[Task goal]: Each entry that follows should be retyped exactly.

[Stored items from a collection]:
- - -

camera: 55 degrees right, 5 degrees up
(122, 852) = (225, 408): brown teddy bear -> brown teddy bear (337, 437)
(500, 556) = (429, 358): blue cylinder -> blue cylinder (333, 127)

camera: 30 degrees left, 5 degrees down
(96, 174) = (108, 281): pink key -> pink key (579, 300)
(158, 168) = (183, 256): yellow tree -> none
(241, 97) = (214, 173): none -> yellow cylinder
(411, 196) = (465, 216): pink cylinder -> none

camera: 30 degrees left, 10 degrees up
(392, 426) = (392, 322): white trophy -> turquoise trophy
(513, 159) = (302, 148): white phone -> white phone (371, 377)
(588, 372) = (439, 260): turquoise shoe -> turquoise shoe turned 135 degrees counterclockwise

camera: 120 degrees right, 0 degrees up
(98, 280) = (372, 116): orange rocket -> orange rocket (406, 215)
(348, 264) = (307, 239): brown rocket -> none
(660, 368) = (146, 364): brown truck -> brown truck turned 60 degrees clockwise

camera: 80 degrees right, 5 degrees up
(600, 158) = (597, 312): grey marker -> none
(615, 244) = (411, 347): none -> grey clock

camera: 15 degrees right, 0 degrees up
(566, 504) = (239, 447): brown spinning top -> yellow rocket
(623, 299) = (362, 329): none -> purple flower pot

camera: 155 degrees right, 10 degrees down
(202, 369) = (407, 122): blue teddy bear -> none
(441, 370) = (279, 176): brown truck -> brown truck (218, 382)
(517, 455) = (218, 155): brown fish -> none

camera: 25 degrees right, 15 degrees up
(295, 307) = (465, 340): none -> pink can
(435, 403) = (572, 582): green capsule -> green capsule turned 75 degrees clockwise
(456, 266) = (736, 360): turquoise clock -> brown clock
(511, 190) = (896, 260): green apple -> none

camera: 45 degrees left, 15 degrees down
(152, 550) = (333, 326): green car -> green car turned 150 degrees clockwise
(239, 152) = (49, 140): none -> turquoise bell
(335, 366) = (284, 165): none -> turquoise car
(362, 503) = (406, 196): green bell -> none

- - -

[Exercise solution]:
camera: 55 degrees right, 5 degrees up
(122, 852) = (225, 408): brown teddy bear -> brown teddy bear (337, 437)
(500, 556) = (429, 358): blue cylinder -> blue cylinder (333, 127)

camera: 30 degrees left, 5 degrees down
(96, 174) = (108, 281): pink key -> pink key (579, 300)
(158, 168) = (183, 256): yellow tree -> none
(241, 97) = (214, 173): none -> yellow cylinder
(411, 196) = (465, 216): pink cylinder -> none

camera: 30 degrees left, 10 degrees up
(392, 426) = (392, 322): white trophy -> turquoise trophy
(513, 159) = (302, 148): white phone -> white phone (371, 377)
(588, 372) = (439, 260): turquoise shoe -> turquoise shoe turned 135 degrees counterclockwise

camera: 120 degrees right, 0 degrees up
(98, 280) = (372, 116): orange rocket -> orange rocket (406, 215)
(348, 264) = (307, 239): brown rocket -> none
(660, 368) = (146, 364): brown truck -> brown truck turned 60 degrees clockwise

camera: 80 degrees right, 5 degrees up
(600, 158) = (597, 312): grey marker -> none
(615, 244) = (411, 347): none -> grey clock

camera: 15 degrees right, 0 degrees up
(566, 504) = (239, 447): brown spinning top -> yellow rocket
(623, 299) = (362, 329): none -> purple flower pot

camera: 155 degrees right, 10 degrees down
(202, 369) = (407, 122): blue teddy bear -> none
(441, 370) = (279, 176): brown truck -> brown truck (218, 382)
(517, 455) = (218, 155): brown fish -> none

camera: 25 degrees right, 15 degrees up
(295, 307) = (465, 340): none -> pink can
(435, 403) = (572, 582): green capsule -> green capsule turned 75 degrees clockwise
(456, 266) = (736, 360): turquoise clock -> brown clock
(511, 190) = (896, 260): green apple -> none

camera: 45 degrees left, 15 degrees down
(152, 550) = (333, 326): green car -> green car turned 150 degrees clockwise
(239, 152) = (49, 140): none -> turquoise bell
(335, 366) = (284, 165): none -> turquoise car
(362, 503) = (406, 196): green bell -> none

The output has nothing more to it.